• **DATA PROVIDED**:
=== Begin Enclosure ===

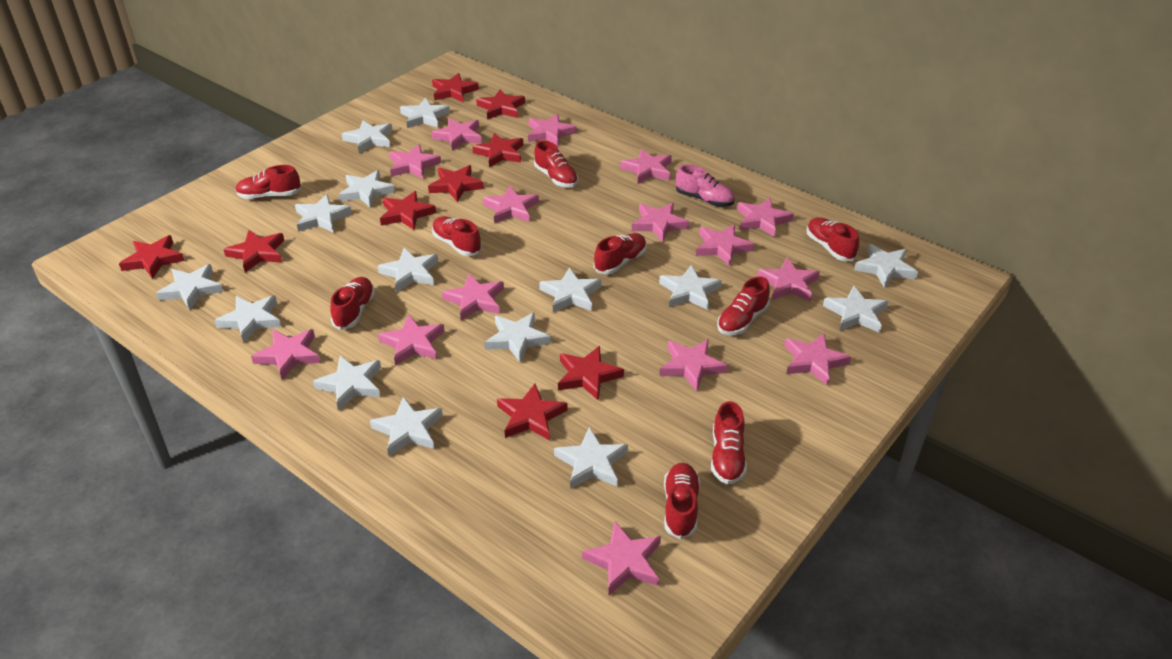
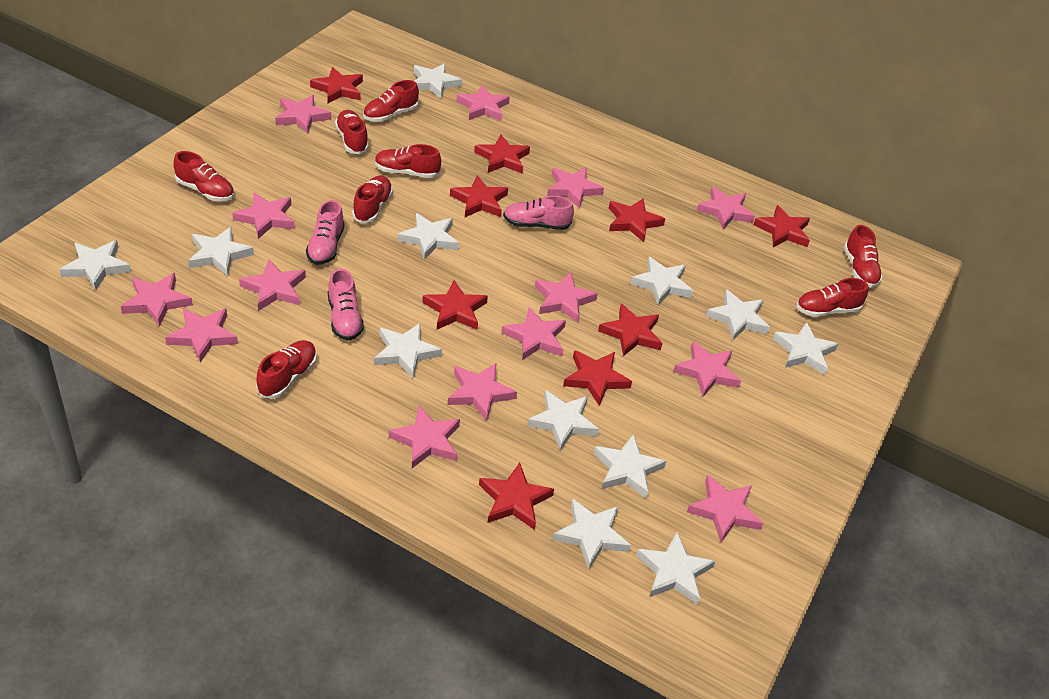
pink shoe: 1 -> 3
pink star: 15 -> 14
red shoe: 9 -> 8
white star: 15 -> 12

=== End Enclosure ===

• **PROBLEM**:
All of the data is to be returned exactly, with no pictures included.

• **TASK ANSWER**:
pink shoe: 1 -> 3
pink star: 15 -> 14
red shoe: 9 -> 8
white star: 15 -> 12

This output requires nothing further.